(Exercise input)
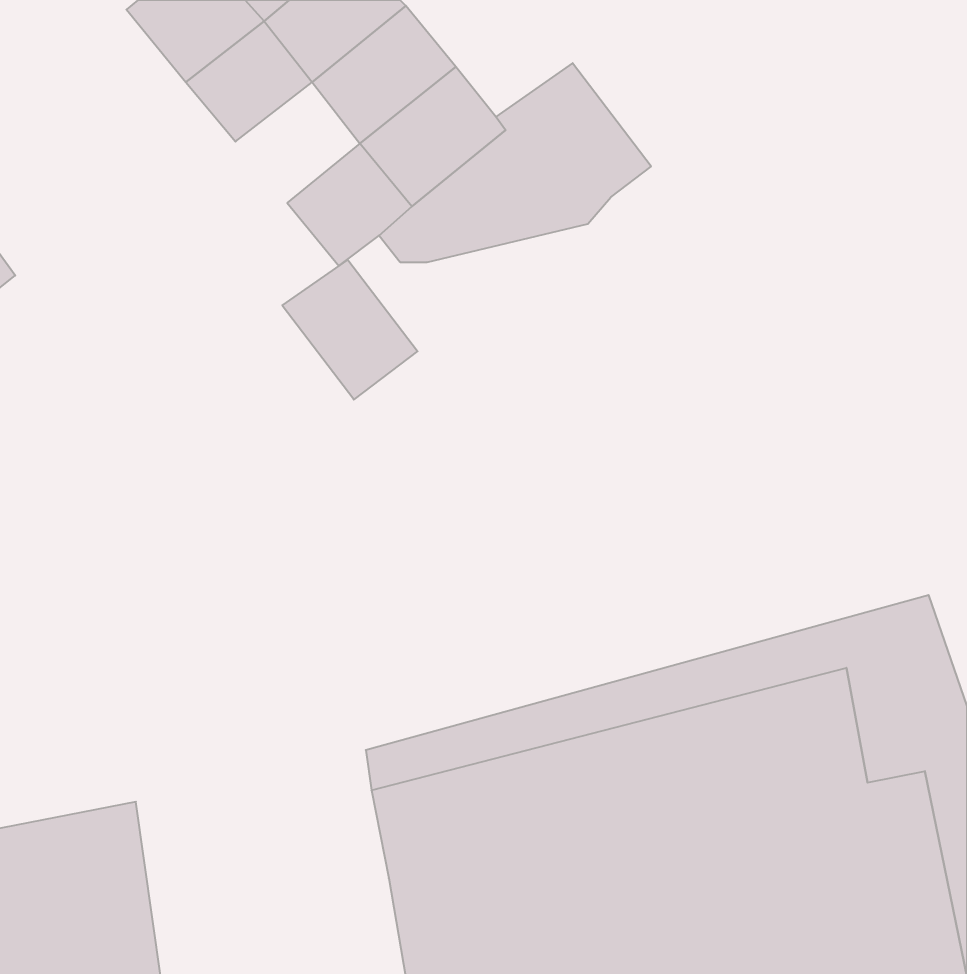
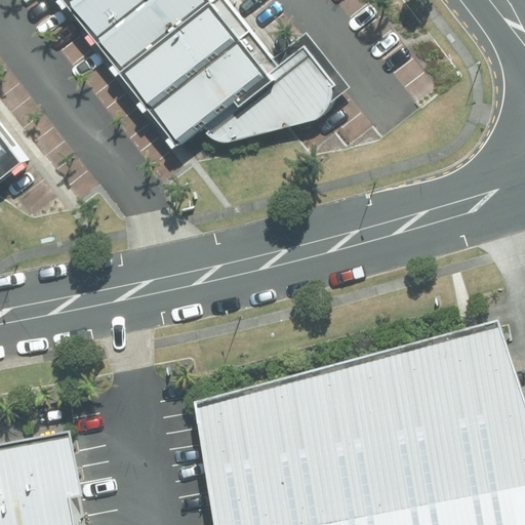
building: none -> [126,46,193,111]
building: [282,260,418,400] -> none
...
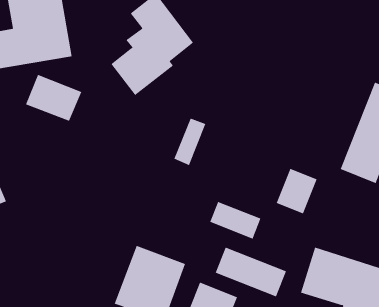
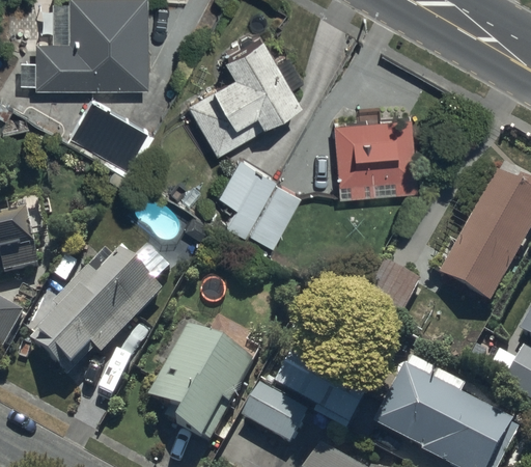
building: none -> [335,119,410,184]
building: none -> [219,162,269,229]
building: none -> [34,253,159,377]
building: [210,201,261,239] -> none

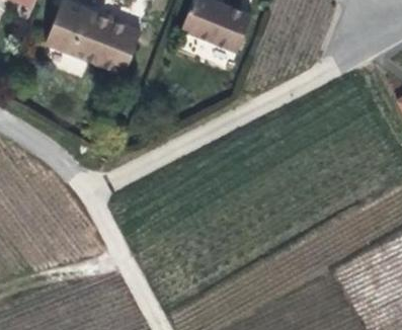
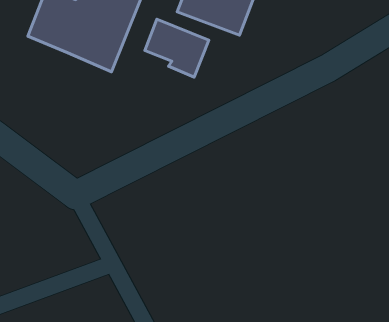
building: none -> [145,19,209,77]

(Task description) Out of the records above, please copy exactly the lines from the line with "building: none -> [219,162,269,229]" up to and including the line with "building: none -> [145,19,209,77]", minus the pictures.

(Your solution)
building: none -> [219,162,269,229]
building: none -> [34,253,159,377]
building: [210,201,261,239] -> none

building: none -> [145,19,209,77]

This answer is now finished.